-- Opening Marker --

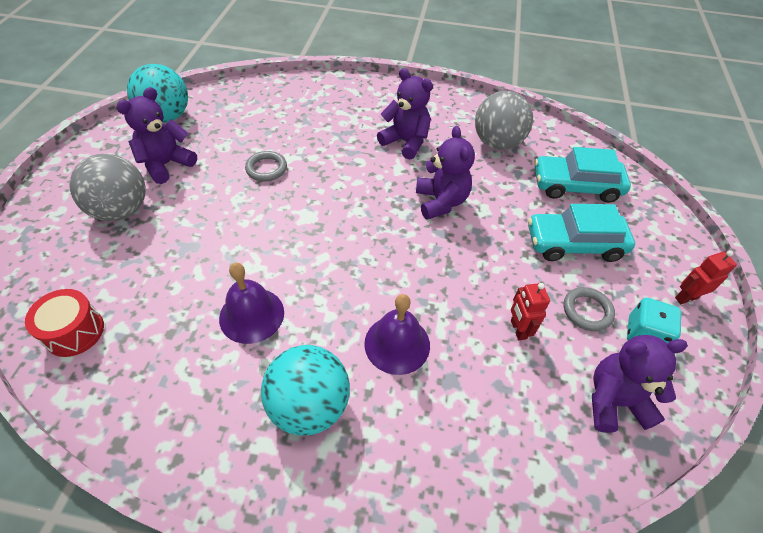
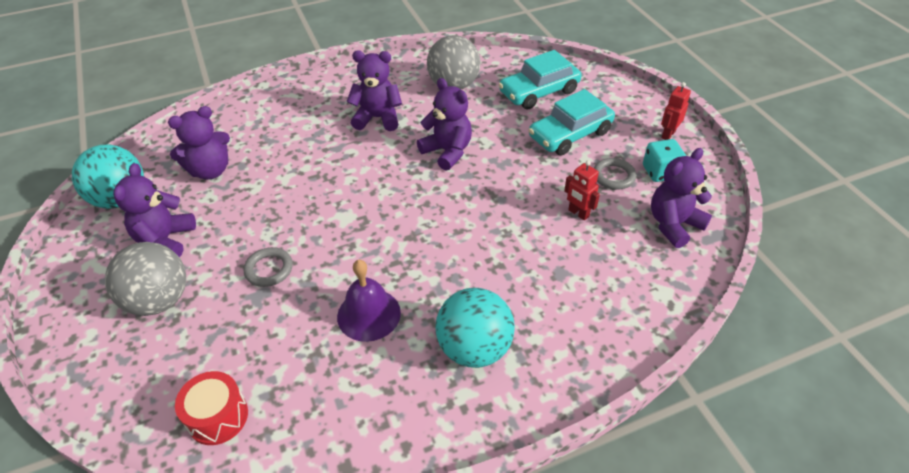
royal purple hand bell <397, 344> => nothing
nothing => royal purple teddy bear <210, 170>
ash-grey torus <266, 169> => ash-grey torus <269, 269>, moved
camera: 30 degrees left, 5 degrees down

-- Closing Marker --

== TASK REQUIREMENTS ==
All lines above that include the word "royal" should be located and copied.

== OUTPUT OF THE TASK ==
royal purple hand bell <397, 344> => nothing
nothing => royal purple teddy bear <210, 170>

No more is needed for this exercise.